_TASK TO COMPLETE_. Each line of the listing that contains "heart" should be found and copied.

_ENTRIES SHOWN_.
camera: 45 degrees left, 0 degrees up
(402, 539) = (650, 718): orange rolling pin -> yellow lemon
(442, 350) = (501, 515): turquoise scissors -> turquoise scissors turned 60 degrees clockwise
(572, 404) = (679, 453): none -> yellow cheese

--

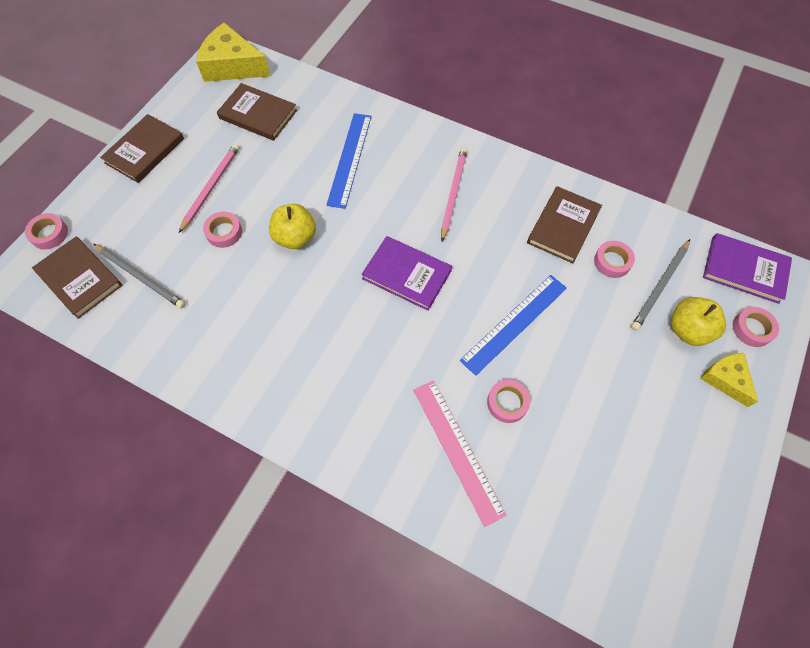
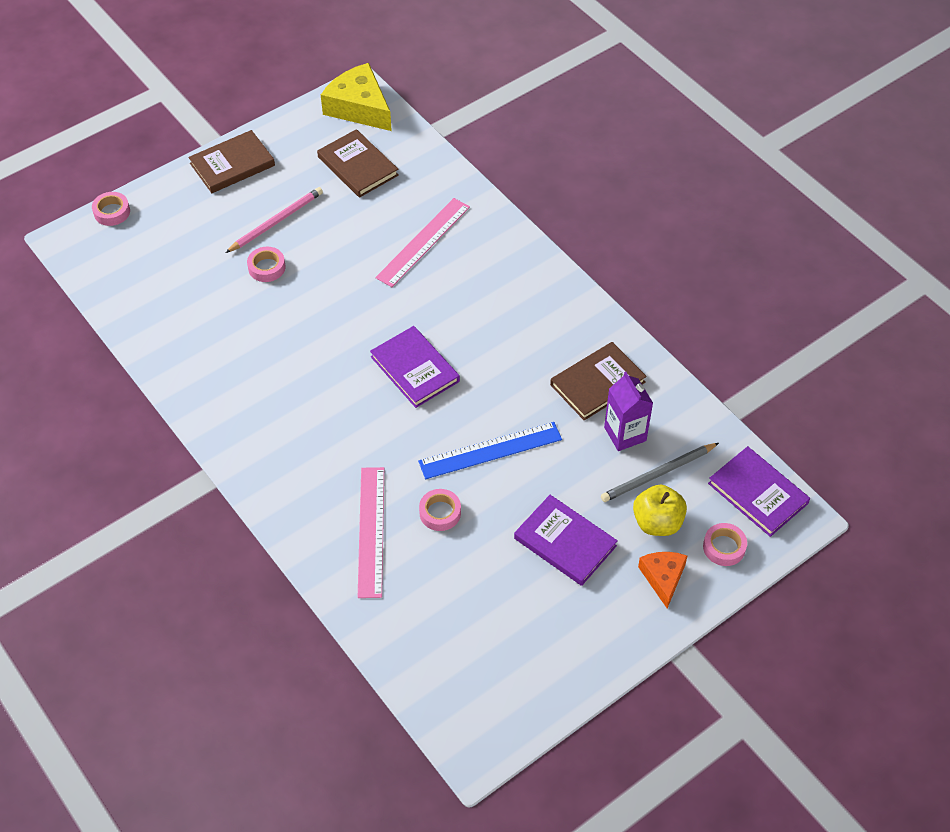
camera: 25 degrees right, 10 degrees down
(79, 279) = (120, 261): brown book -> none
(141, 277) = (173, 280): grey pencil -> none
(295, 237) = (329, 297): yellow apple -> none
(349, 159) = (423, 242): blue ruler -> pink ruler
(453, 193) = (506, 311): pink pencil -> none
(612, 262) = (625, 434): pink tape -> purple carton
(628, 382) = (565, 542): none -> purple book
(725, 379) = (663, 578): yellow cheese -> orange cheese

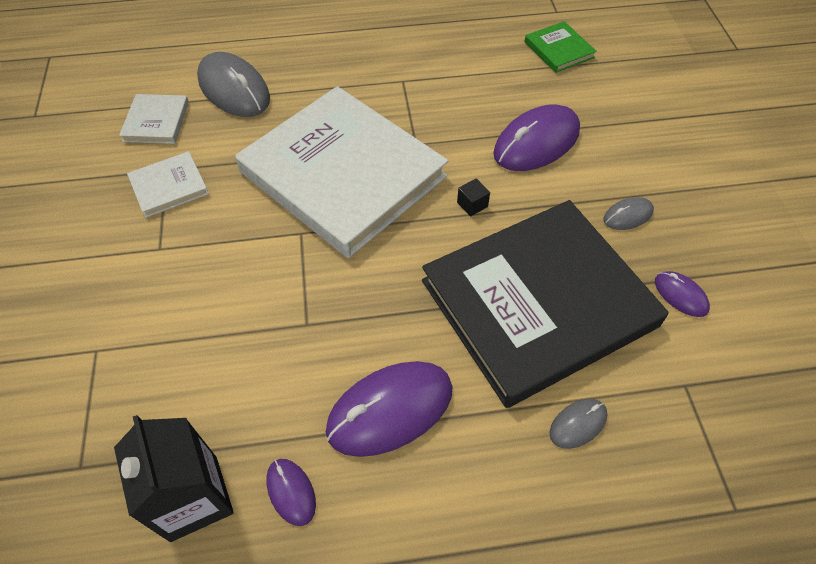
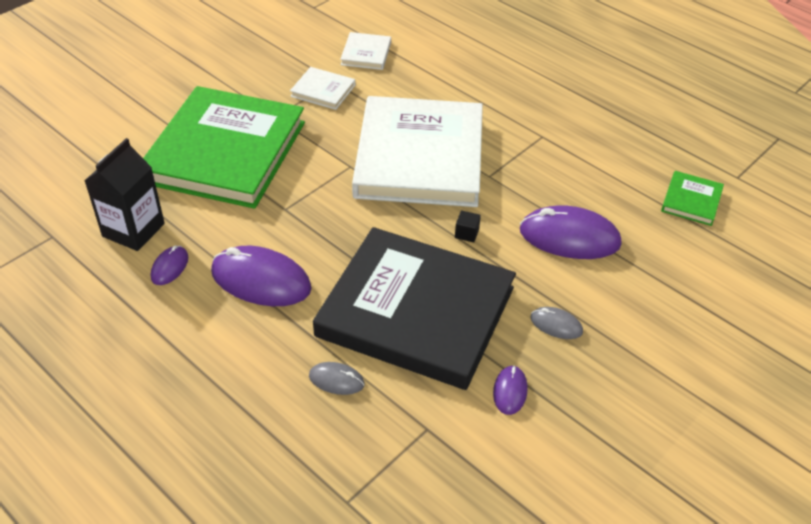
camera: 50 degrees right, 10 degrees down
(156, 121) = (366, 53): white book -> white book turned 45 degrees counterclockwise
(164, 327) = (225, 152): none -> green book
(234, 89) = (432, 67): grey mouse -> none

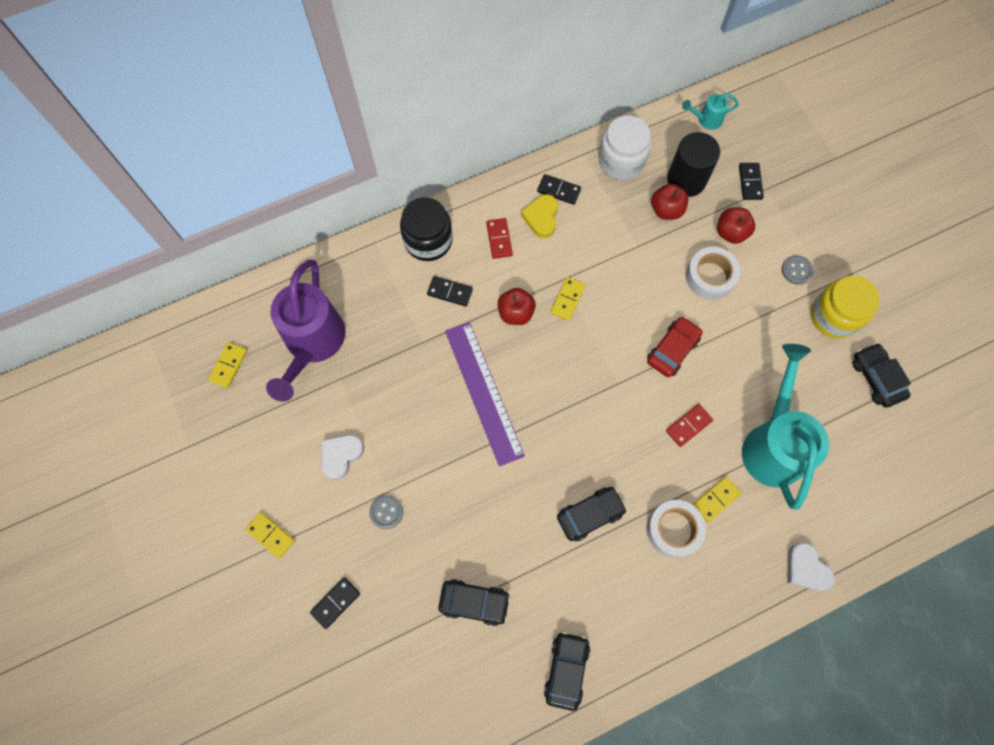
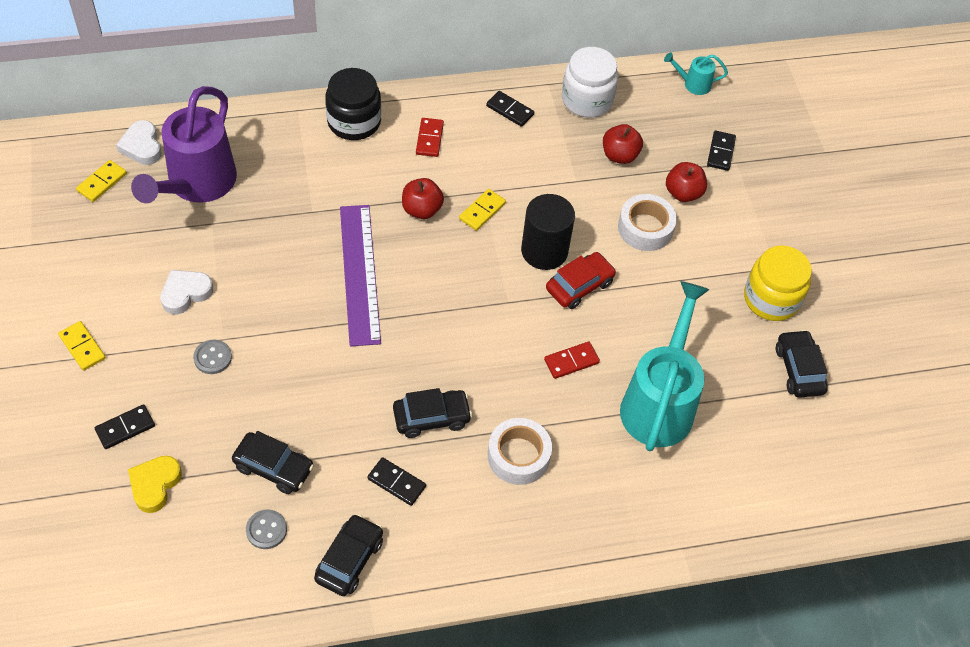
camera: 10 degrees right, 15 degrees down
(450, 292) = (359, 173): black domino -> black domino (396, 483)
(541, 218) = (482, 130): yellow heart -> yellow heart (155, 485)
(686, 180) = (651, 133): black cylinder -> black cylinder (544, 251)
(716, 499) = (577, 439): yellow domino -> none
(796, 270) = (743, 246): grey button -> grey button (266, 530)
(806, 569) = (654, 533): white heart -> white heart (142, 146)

--

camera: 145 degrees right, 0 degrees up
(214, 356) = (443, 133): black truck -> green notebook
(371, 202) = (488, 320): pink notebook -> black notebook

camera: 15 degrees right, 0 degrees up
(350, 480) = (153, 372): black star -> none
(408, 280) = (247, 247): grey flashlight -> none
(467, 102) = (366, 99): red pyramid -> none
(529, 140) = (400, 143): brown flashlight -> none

_TASK OUTPUT_.
(541, 218) = (482, 130): yellow heart -> yellow heart (155, 485)
(806, 569) = (654, 533): white heart -> white heart (142, 146)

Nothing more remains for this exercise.